• [About this exercise]:
Copy exactly and only the lines running from the one that contains "rosquilla/rosa <320 238" to the final line of the data below, without the pictures.

-=-=-=-=-

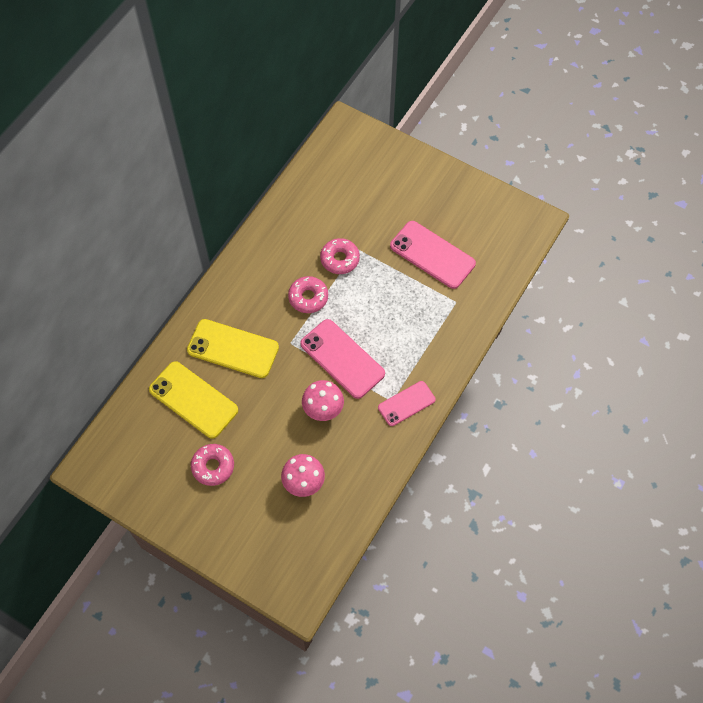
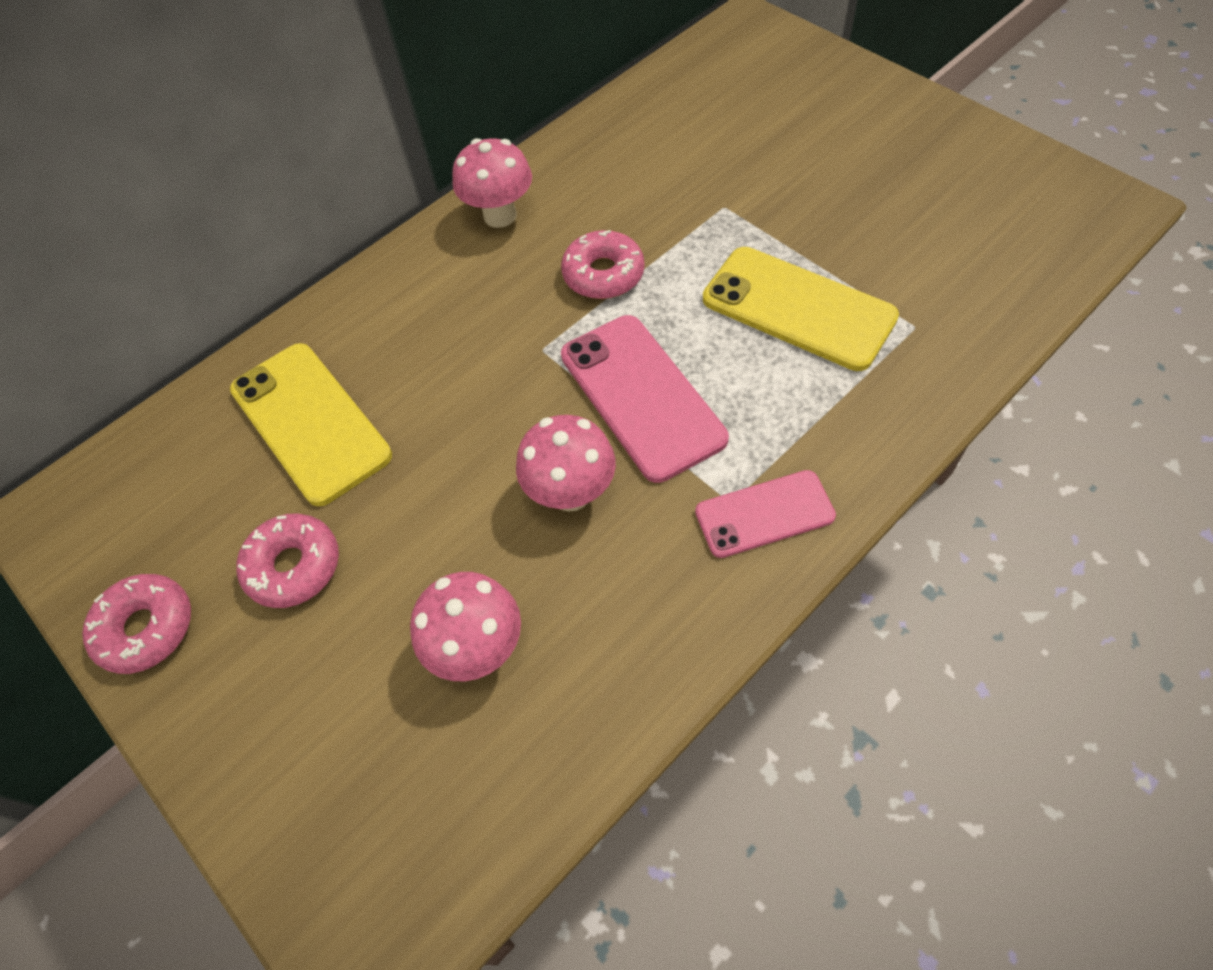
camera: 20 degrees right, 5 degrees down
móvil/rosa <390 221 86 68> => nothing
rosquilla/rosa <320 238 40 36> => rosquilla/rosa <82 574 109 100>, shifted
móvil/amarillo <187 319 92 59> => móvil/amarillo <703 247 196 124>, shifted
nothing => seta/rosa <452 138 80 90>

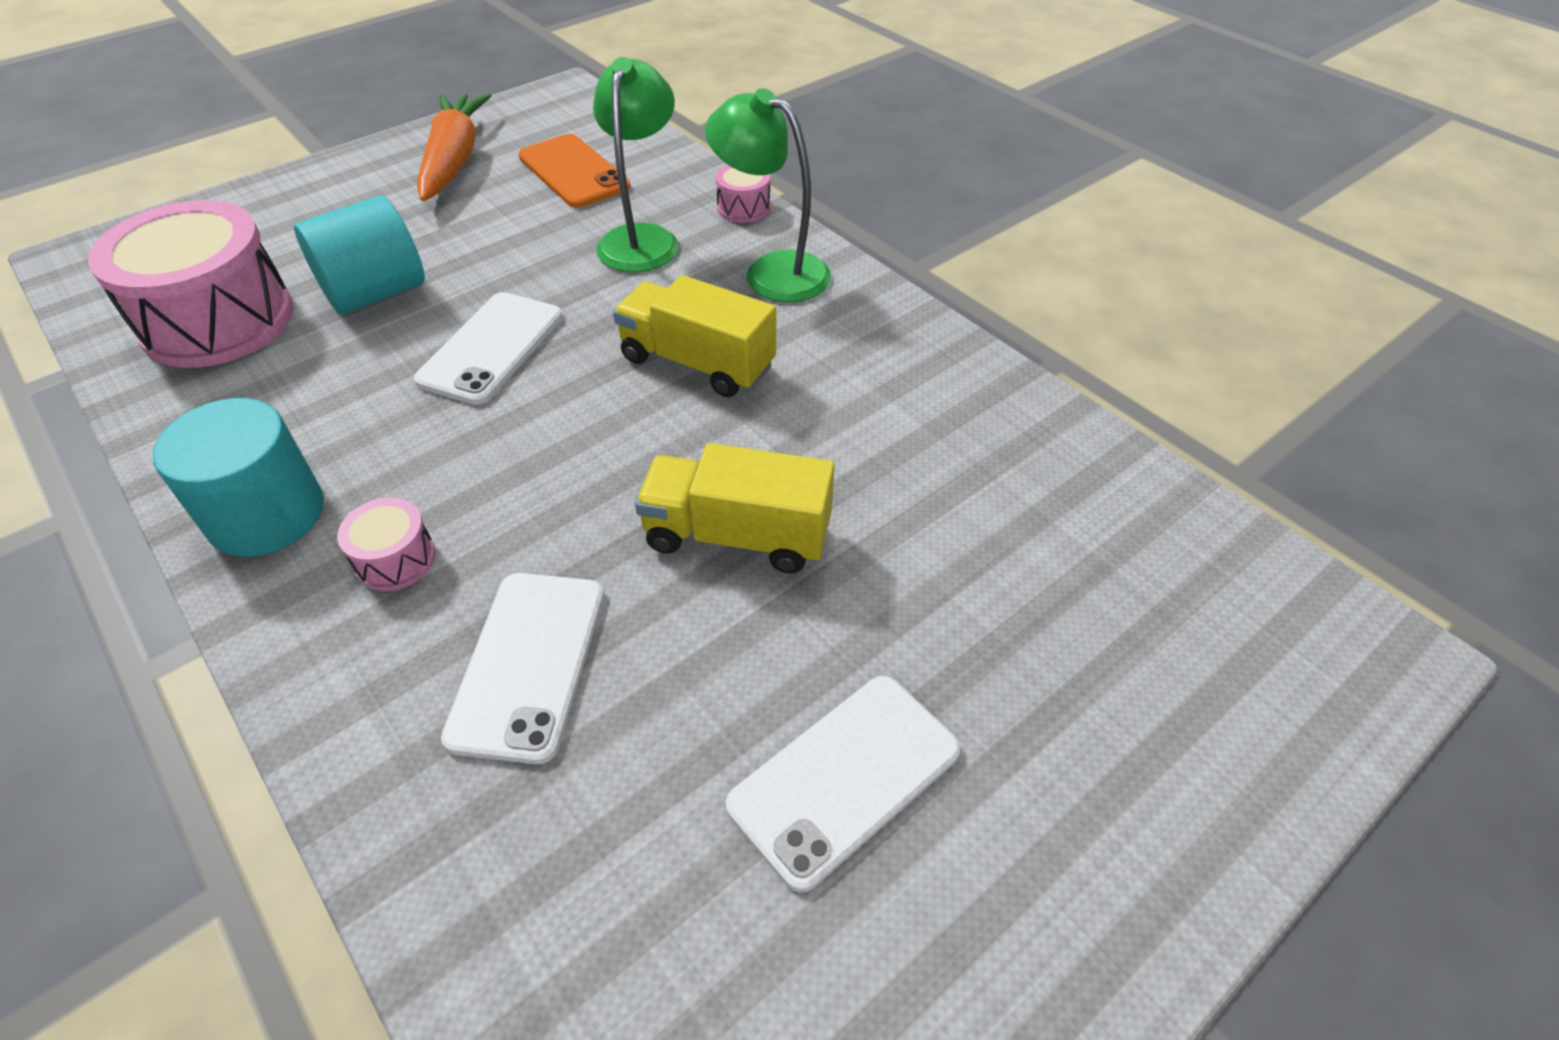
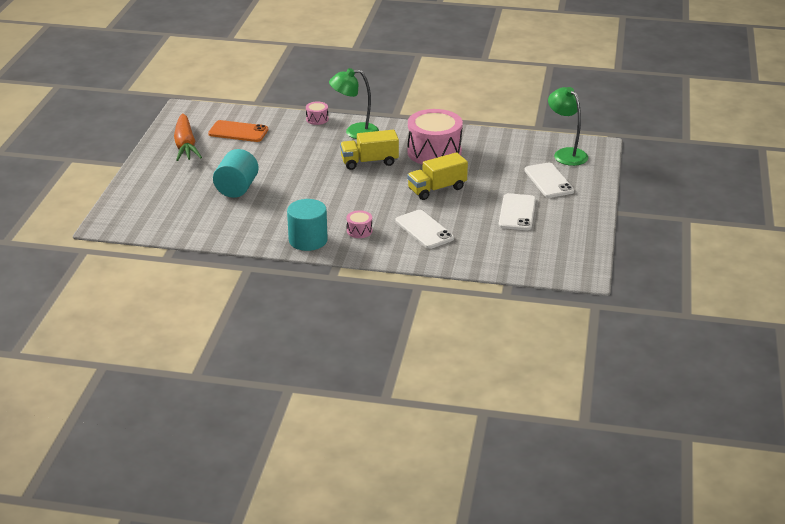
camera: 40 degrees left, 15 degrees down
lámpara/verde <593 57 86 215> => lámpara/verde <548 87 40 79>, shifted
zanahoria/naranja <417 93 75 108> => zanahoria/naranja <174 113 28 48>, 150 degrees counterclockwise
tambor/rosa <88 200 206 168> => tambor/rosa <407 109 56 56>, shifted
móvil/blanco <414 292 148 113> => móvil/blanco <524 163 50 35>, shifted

-=-=-=-=-

• [Response to the task]:
rosquilla/rosa <320 238 40 36> => rosquilla/rosa <82 574 109 100>, shifted
móvil/amarillo <187 319 92 59> => móvil/amarillo <703 247 196 124>, shifted
nothing => seta/rosa <452 138 80 90>

camera: 40 degrees left, 15 degrees down
lámpara/verde <593 57 86 215> => lámpara/verde <548 87 40 79>, shifted
zanahoria/naranja <417 93 75 108> => zanahoria/naranja <174 113 28 48>, 150 degrees counterclockwise
tambor/rosa <88 200 206 168> => tambor/rosa <407 109 56 56>, shifted
móvil/blanco <414 292 148 113> => móvil/blanco <524 163 50 35>, shifted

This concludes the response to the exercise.